▸ **Data records**:
•••

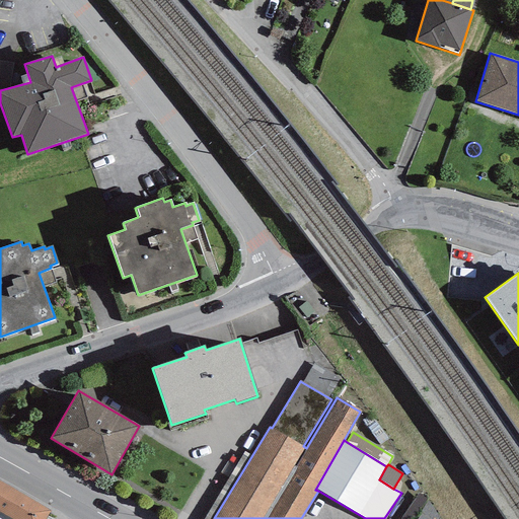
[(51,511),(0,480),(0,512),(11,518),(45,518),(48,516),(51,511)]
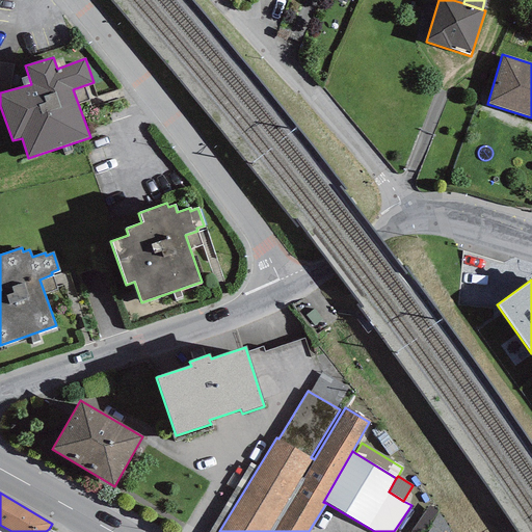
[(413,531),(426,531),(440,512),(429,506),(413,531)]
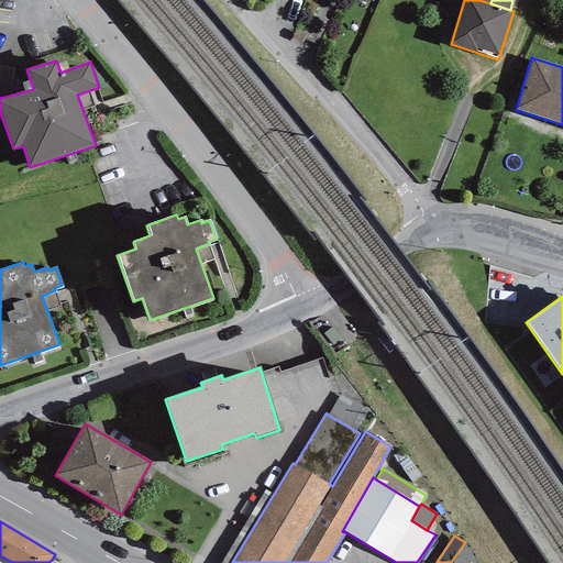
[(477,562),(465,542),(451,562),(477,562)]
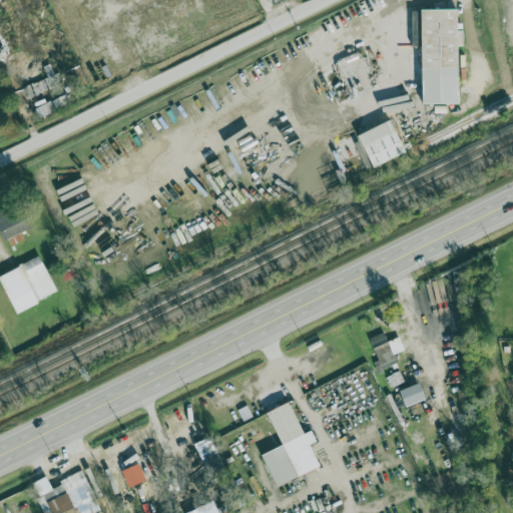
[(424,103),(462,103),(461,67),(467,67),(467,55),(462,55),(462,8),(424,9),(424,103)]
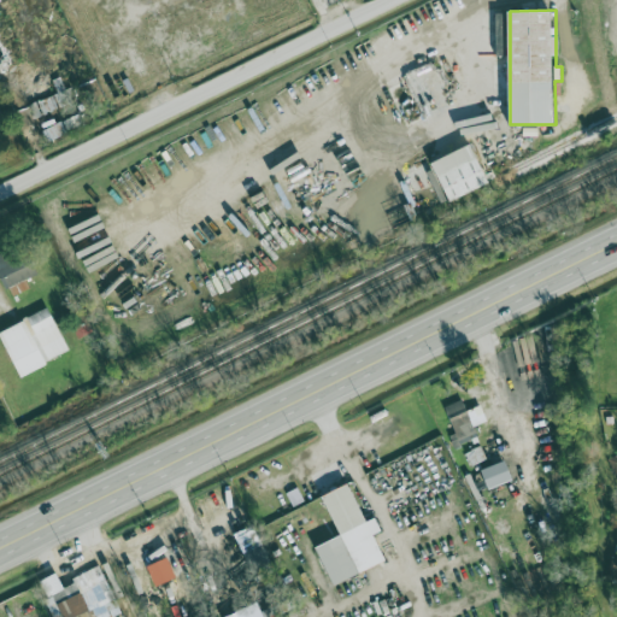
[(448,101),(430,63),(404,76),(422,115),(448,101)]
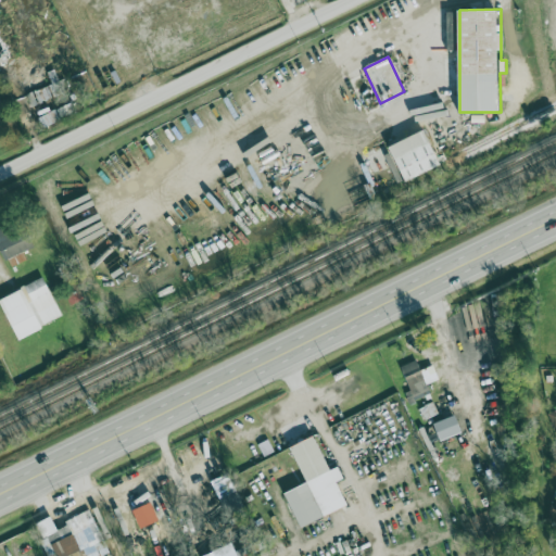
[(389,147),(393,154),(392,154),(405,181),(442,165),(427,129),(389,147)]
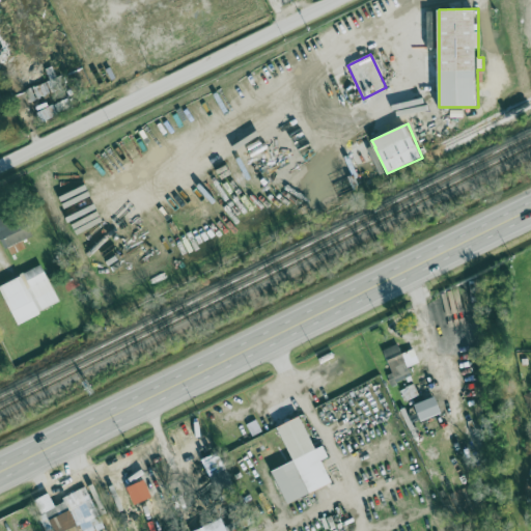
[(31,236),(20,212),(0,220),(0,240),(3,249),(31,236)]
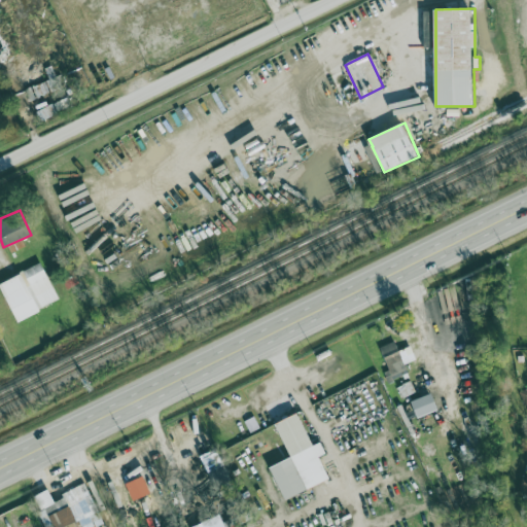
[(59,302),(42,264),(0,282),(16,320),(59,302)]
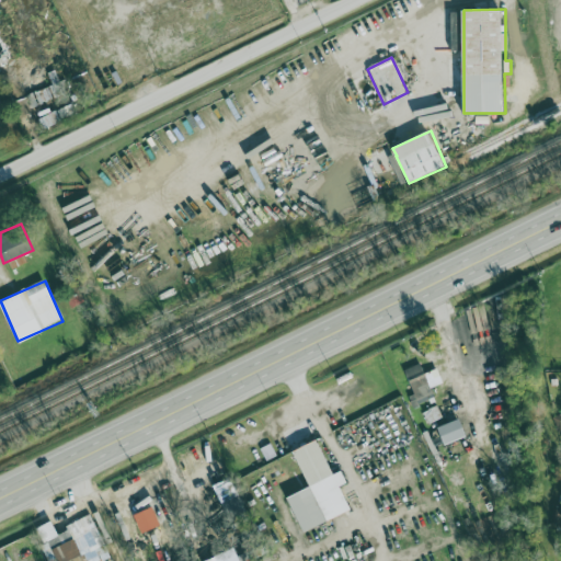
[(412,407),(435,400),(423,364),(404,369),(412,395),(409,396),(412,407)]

•••

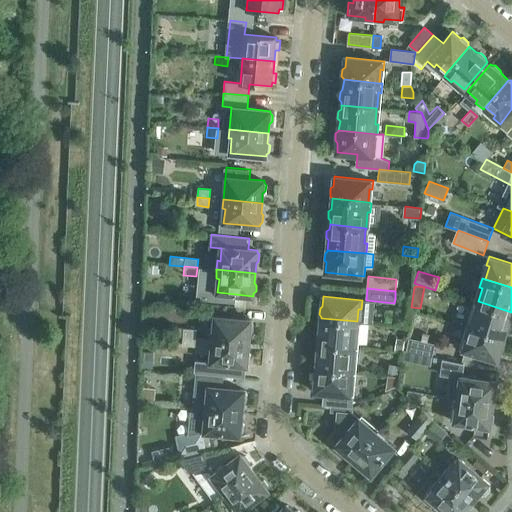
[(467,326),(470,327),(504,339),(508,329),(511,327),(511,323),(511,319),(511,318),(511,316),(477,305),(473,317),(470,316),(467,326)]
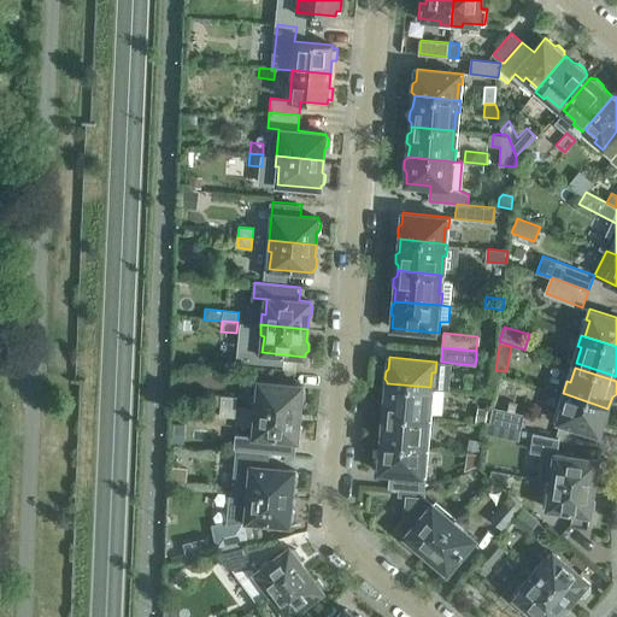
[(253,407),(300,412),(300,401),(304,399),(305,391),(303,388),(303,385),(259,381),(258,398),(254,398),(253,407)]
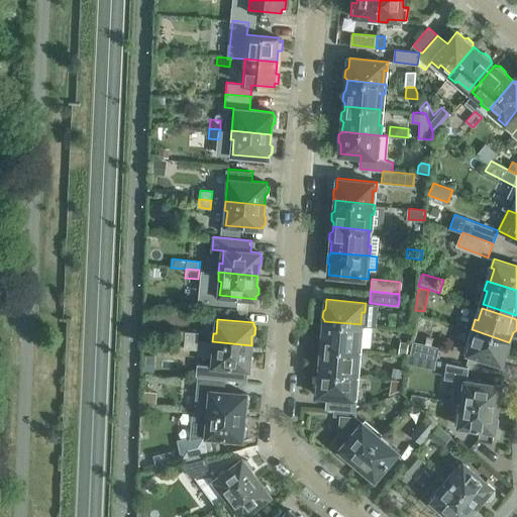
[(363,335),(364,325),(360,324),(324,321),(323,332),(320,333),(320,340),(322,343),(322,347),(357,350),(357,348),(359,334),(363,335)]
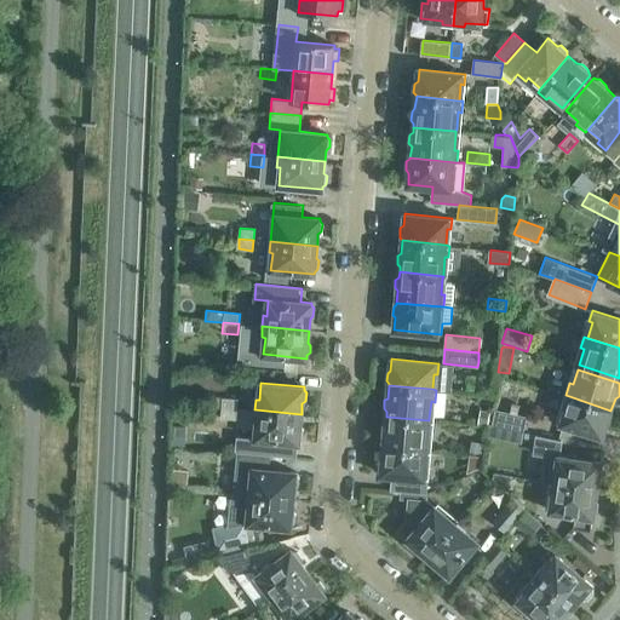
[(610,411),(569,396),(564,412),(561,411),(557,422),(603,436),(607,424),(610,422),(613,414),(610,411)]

•••

▸ **Try it**: Starting at the line above that contains "[(448,101),(430,63),(404,76),(422,115),(448,101)]", transcribe every line exactly through the line that contains "[(59,302),(42,264),(0,282),(16,320),(59,302)]", including that last one, and skip the pictures.

▸ **Written answer**:
[(448,101),(430,63),(404,76),(422,115),(448,101)]
[(389,147),(393,154),(392,154),(405,181),(442,165),(427,129),(389,147)]
[(31,236),(20,212),(0,220),(0,240),(3,249),(31,236)]
[(59,302),(42,264),(0,282),(16,320),(59,302)]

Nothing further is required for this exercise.